All of the records should come back exactly as written.

□ □ □

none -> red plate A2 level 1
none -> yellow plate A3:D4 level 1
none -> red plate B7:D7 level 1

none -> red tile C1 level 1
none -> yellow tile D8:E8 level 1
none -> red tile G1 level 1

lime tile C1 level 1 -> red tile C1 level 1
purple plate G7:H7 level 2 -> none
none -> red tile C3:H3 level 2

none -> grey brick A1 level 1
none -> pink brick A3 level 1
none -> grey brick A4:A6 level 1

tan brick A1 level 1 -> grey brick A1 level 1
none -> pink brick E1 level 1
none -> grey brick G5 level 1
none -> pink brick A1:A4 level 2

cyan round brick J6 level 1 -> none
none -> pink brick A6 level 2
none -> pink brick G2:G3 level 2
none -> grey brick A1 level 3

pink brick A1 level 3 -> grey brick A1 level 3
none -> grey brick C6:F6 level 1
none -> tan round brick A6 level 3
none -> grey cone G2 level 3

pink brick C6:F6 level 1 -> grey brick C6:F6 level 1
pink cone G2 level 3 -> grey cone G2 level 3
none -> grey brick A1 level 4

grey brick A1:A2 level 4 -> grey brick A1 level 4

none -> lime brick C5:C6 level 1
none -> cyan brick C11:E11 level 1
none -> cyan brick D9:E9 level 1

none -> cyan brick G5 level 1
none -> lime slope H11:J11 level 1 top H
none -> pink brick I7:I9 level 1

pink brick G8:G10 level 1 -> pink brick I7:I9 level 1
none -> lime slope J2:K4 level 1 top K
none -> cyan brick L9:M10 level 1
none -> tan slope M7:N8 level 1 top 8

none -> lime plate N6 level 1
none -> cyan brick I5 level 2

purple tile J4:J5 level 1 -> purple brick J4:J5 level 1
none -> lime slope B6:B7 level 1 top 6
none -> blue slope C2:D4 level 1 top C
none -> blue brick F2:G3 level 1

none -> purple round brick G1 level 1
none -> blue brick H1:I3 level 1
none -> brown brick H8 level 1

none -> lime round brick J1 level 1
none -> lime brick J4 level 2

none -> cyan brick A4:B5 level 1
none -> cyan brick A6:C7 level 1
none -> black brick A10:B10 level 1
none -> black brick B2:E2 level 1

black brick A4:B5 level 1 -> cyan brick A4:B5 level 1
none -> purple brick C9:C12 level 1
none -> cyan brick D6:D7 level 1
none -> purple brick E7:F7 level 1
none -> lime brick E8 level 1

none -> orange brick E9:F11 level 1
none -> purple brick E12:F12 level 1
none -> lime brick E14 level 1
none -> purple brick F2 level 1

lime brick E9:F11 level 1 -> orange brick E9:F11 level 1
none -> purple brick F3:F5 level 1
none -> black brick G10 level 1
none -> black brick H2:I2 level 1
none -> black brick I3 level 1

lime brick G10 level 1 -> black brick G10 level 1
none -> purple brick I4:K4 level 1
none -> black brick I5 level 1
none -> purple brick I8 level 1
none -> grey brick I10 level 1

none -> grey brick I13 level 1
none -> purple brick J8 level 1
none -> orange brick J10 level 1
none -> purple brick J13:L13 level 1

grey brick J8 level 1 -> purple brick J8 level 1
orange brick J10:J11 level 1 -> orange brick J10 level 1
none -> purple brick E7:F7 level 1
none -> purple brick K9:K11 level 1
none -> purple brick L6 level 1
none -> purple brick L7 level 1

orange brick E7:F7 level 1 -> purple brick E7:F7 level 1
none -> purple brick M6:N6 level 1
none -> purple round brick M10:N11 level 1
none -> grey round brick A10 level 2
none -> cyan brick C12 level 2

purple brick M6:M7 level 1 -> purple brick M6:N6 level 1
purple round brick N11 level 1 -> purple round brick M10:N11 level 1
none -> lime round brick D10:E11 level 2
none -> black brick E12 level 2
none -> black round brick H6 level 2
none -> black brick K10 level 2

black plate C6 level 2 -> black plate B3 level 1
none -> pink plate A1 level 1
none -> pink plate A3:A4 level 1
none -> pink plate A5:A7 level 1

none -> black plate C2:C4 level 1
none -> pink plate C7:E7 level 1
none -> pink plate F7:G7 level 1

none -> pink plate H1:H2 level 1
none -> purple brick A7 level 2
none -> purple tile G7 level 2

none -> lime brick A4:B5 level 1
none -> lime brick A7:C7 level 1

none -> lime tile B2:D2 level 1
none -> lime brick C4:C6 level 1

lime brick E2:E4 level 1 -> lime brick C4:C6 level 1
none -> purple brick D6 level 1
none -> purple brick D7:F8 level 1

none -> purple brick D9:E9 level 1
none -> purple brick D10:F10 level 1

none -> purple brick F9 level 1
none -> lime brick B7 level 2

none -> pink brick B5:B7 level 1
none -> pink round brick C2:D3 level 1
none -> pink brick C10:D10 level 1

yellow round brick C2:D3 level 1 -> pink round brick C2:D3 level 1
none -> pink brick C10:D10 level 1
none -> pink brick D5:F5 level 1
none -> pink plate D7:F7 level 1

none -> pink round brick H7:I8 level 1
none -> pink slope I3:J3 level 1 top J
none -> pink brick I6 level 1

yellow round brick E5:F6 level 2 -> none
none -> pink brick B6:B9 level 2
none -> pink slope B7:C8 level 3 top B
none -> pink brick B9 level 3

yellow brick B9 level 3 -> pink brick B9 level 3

□ □ □

Written solution:
none -> red plate A2 level 1
none -> yellow plate A3:D4 level 1
none -> red plate B7:D7 level 1

none -> red tile C1 level 1
none -> yellow tile D8:E8 level 1
none -> red tile G1 level 1

lime tile C1 level 1 -> red tile C1 level 1
purple plate G7:H7 level 2 -> none
none -> red tile C3:H3 level 2

none -> grey brick A1 level 1
none -> pink brick A3 level 1
none -> grey brick A4:A6 level 1

tan brick A1 level 1 -> grey brick A1 level 1
none -> pink brick E1 level 1
none -> grey brick G5 level 1
none -> pink brick A1:A4 level 2

cyan round brick J6 level 1 -> none
none -> pink brick A6 level 2
none -> pink brick G2:G3 level 2
none -> grey brick A1 level 3

pink brick A1 level 3 -> grey brick A1 level 3
none -> grey brick C6:F6 level 1
none -> tan round brick A6 level 3
none -> grey cone G2 level 3

pink brick C6:F6 level 1 -> grey brick C6:F6 level 1
pink cone G2 level 3 -> grey cone G2 level 3
none -> grey brick A1 level 4

grey brick A1:A2 level 4 -> grey brick A1 level 4

none -> lime brick C5:C6 level 1
none -> cyan brick C11:E11 level 1
none -> cyan brick D9:E9 level 1

none -> cyan brick G5 level 1
none -> lime slope H11:J11 level 1 top H
none -> pink brick I7:I9 level 1

pink brick G8:G10 level 1 -> pink brick I7:I9 level 1
none -> lime slope J2:K4 level 1 top K
none -> cyan brick L9:M10 level 1
none -> tan slope M7:N8 level 1 top 8

none -> lime plate N6 level 1
none -> cyan brick I5 level 2

purple tile J4:J5 level 1 -> purple brick J4:J5 level 1
none -> lime slope B6:B7 level 1 top 6
none -> blue slope C2:D4 level 1 top C
none -> blue brick F2:G3 level 1

none -> purple round brick G1 level 1
none -> blue brick H1:I3 level 1
none -> brown brick H8 level 1

none -> lime round brick J1 level 1
none -> lime brick J4 level 2

none -> cyan brick A4:B5 level 1
none -> cyan brick A6:C7 level 1
none -> black brick A10:B10 level 1
none -> black brick B2:E2 level 1

black brick A4:B5 level 1 -> cyan brick A4:B5 level 1
none -> purple brick C9:C12 level 1
none -> cyan brick D6:D7 level 1
none -> purple brick E7:F7 level 1
none -> lime brick E8 level 1

none -> orange brick E9:F11 level 1
none -> purple brick E12:F12 level 1
none -> lime brick E14 level 1
none -> purple brick F2 level 1

lime brick E9:F11 level 1 -> orange brick E9:F11 level 1
none -> purple brick F3:F5 level 1
none -> black brick G10 level 1
none -> black brick H2:I2 level 1
none -> black brick I3 level 1

lime brick G10 level 1 -> black brick G10 level 1
none -> purple brick I4:K4 level 1
none -> black brick I5 level 1
none -> purple brick I8 level 1
none -> grey brick I10 level 1

none -> grey brick I13 level 1
none -> purple brick J8 level 1
none -> orange brick J10 level 1
none -> purple brick J13:L13 level 1

grey brick J8 level 1 -> purple brick J8 level 1
orange brick J10:J11 level 1 -> orange brick J10 level 1
none -> purple brick E7:F7 level 1
none -> purple brick K9:K11 level 1
none -> purple brick L6 level 1
none -> purple brick L7 level 1

orange brick E7:F7 level 1 -> purple brick E7:F7 level 1
none -> purple brick M6:N6 level 1
none -> purple round brick M10:N11 level 1
none -> grey round brick A10 level 2
none -> cyan brick C12 level 2

purple brick M6:M7 level 1 -> purple brick M6:N6 level 1
purple round brick N11 level 1 -> purple round brick M10:N11 level 1
none -> lime round brick D10:E11 level 2
none -> black brick E12 level 2
none -> black round brick H6 level 2
none -> black brick K10 level 2

black plate C6 level 2 -> black plate B3 level 1
none -> pink plate A1 level 1
none -> pink plate A3:A4 level 1
none -> pink plate A5:A7 level 1

none -> black plate C2:C4 level 1
none -> pink plate C7:E7 level 1
none -> pink plate F7:G7 level 1

none -> pink plate H1:H2 level 1
none -> purple brick A7 level 2
none -> purple tile G7 level 2

none -> lime brick A4:B5 level 1
none -> lime brick A7:C7 level 1

none -> lime tile B2:D2 level 1
none -> lime brick C4:C6 level 1

lime brick E2:E4 level 1 -> lime brick C4:C6 level 1
none -> purple brick D6 level 1
none -> purple brick D7:F8 level 1

none -> purple brick D9:E9 level 1
none -> purple brick D10:F10 level 1

none -> purple brick F9 level 1
none -> lime brick B7 level 2

none -> pink brick B5:B7 level 1
none -> pink round brick C2:D3 level 1
none -> pink brick C10:D10 level 1

yellow round brick C2:D3 level 1 -> pink round brick C2:D3 level 1
none -> pink brick C10:D10 level 1
none -> pink brick D5:F5 level 1
none -> pink plate D7:F7 level 1

none -> pink round brick H7:I8 level 1
none -> pink slope I3:J3 level 1 top J
none -> pink brick I6 level 1

yellow round brick E5:F6 level 2 -> none
none -> pink brick B6:B9 level 2
none -> pink slope B7:C8 level 3 top B
none -> pink brick B9 level 3

yellow brick B9 level 3 -> pink brick B9 level 3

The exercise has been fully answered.